[Scene edit records]

▼▼▼

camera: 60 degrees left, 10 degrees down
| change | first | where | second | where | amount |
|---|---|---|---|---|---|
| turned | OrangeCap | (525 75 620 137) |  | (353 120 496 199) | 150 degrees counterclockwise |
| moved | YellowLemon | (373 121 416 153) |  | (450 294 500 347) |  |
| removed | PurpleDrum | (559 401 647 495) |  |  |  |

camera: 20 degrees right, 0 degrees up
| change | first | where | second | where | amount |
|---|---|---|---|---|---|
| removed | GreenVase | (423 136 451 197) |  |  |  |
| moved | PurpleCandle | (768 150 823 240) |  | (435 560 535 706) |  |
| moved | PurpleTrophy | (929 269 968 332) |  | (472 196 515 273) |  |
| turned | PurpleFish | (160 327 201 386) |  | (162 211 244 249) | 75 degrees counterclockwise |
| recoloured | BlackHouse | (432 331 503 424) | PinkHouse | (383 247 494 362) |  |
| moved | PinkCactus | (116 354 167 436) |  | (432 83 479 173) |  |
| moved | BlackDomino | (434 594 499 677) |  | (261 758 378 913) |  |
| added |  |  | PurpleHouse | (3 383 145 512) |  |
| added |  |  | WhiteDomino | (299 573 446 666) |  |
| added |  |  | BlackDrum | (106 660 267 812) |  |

▲▲▲
▼▼▼

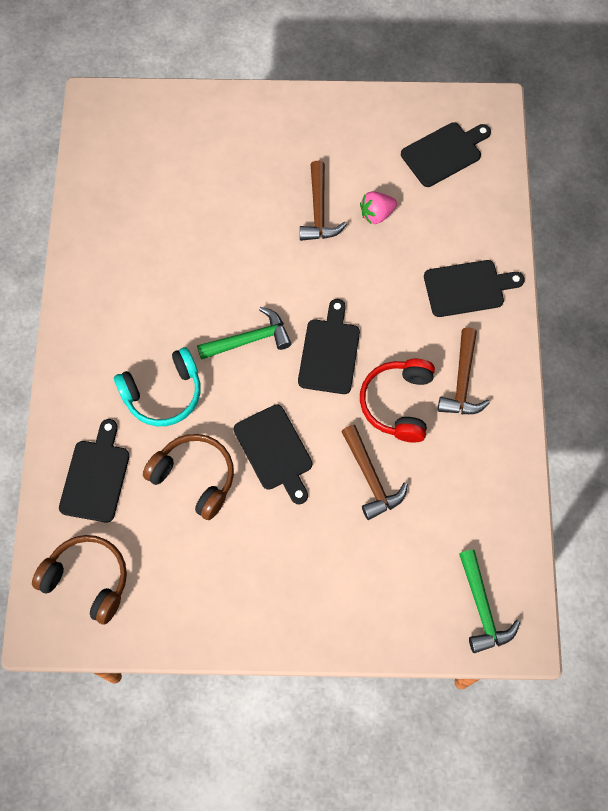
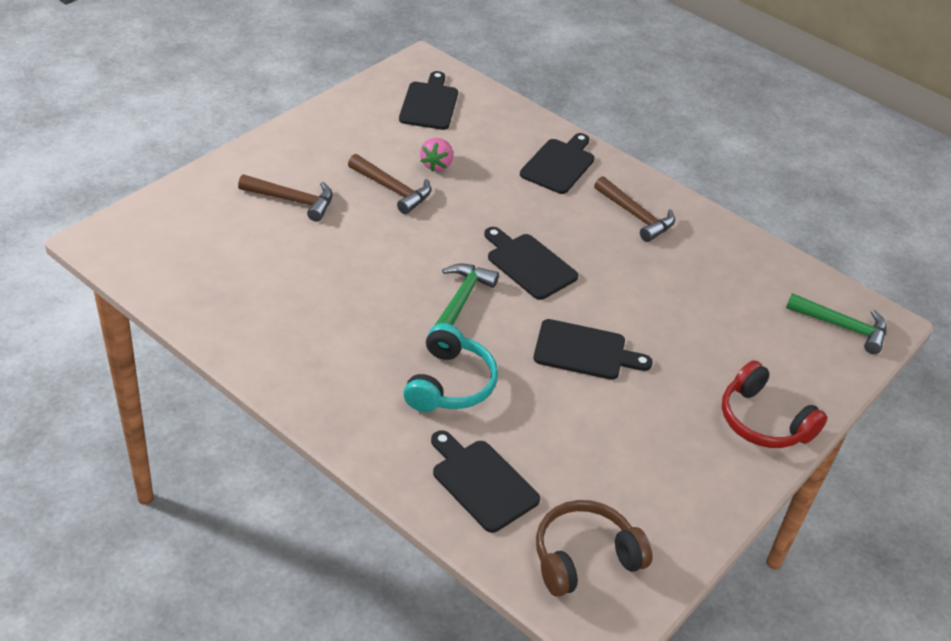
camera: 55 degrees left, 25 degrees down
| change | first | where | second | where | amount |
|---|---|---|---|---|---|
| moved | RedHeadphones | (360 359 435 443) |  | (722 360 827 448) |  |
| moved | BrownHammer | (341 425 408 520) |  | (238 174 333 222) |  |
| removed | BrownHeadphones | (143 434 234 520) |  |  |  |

▲▲▲

## BRIEF
Taking the entries above, print exactly the lines starting at the line with "150 degrees counterclockwise |" and ending at the line with "moved | YellowLemon", both included.

## WRITTEN ANSWER
| turned | OrangeCap | (525 75 620 137) |  | (353 120 496 199) | 150 degrees counterclockwise |
| moved | YellowLemon | (373 121 416 153) |  | (450 294 500 347) |  |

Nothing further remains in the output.